What is needed ▸ Please return only the lines from the one holding "(217, 255) = (277, 313): turquoise" through the one holding "(520, 460) = (463, 401): green", exactly as they appear in the records below, both ends included.

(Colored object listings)
|---|

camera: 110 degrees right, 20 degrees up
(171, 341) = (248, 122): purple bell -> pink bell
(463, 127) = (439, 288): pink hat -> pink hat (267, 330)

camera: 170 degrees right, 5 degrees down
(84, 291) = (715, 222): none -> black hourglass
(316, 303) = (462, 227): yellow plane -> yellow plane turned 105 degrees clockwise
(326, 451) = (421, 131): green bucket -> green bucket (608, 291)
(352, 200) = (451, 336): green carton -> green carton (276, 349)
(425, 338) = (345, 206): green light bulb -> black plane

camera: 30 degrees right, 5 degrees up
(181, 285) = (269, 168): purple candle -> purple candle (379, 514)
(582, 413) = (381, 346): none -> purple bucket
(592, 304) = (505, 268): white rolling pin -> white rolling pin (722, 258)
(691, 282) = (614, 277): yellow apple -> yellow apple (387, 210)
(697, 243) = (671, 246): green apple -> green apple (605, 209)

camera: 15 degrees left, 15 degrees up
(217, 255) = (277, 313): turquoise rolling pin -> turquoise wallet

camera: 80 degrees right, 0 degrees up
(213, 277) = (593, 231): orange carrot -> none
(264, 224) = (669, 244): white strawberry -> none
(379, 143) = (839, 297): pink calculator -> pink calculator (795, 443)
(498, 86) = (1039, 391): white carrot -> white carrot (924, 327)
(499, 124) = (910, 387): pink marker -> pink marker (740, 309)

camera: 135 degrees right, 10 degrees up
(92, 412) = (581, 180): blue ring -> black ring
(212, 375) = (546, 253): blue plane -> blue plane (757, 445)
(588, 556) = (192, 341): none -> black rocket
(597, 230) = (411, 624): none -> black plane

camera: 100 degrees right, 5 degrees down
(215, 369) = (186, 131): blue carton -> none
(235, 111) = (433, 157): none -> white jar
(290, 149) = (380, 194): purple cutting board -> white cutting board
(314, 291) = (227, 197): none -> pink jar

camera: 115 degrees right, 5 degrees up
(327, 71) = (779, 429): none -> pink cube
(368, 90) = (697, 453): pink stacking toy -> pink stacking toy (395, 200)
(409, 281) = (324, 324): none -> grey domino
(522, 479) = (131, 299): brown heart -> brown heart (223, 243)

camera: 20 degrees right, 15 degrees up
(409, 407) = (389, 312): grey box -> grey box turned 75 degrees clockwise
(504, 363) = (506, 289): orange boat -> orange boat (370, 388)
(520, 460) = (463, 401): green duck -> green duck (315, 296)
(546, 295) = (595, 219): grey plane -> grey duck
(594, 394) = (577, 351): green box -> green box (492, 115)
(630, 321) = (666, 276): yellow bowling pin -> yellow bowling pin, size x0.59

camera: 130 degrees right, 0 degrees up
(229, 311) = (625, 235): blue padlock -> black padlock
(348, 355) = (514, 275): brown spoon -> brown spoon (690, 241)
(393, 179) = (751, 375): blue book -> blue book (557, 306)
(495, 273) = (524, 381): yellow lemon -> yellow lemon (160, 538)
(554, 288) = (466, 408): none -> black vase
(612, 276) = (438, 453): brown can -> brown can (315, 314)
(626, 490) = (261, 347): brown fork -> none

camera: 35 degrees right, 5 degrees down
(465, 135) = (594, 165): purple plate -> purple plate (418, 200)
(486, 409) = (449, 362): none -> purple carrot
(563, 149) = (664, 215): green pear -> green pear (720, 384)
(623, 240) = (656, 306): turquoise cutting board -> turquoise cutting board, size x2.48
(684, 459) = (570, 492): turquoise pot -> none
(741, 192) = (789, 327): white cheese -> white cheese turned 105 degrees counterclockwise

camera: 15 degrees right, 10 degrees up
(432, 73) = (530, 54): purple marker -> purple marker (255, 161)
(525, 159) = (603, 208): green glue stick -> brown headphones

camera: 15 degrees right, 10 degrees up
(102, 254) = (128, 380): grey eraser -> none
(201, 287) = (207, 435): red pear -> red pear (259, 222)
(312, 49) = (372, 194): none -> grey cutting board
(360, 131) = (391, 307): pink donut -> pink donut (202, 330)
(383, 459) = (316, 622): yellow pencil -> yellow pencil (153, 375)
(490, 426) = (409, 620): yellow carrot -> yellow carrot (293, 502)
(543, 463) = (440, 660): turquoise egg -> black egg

|---|

Solved exercise ▸
(217, 255) = (277, 313): turquoise rolling pin -> turquoise wallet

camera: 80 degrees right, 0 degrees up
(213, 277) = (593, 231): orange carrot -> none
(264, 224) = (669, 244): white strawberry -> none
(379, 143) = (839, 297): pink calculator -> pink calculator (795, 443)
(498, 86) = (1039, 391): white carrot -> white carrot (924, 327)
(499, 124) = (910, 387): pink marker -> pink marker (740, 309)

camera: 135 degrees right, 10 degrees up
(92, 412) = (581, 180): blue ring -> black ring
(212, 375) = (546, 253): blue plane -> blue plane (757, 445)
(588, 556) = (192, 341): none -> black rocket
(597, 230) = (411, 624): none -> black plane

camera: 100 degrees right, 5 degrees down
(215, 369) = (186, 131): blue carton -> none
(235, 111) = (433, 157): none -> white jar
(290, 149) = (380, 194): purple cutting board -> white cutting board
(314, 291) = (227, 197): none -> pink jar

camera: 115 degrees right, 5 degrees up
(327, 71) = (779, 429): none -> pink cube
(368, 90) = (697, 453): pink stacking toy -> pink stacking toy (395, 200)
(409, 281) = (324, 324): none -> grey domino
(522, 479) = (131, 299): brown heart -> brown heart (223, 243)

camera: 20 degrees right, 15 degrees up
(409, 407) = (389, 312): grey box -> grey box turned 75 degrees clockwise
(504, 363) = (506, 289): orange boat -> orange boat (370, 388)
(520, 460) = (463, 401): green duck -> green duck (315, 296)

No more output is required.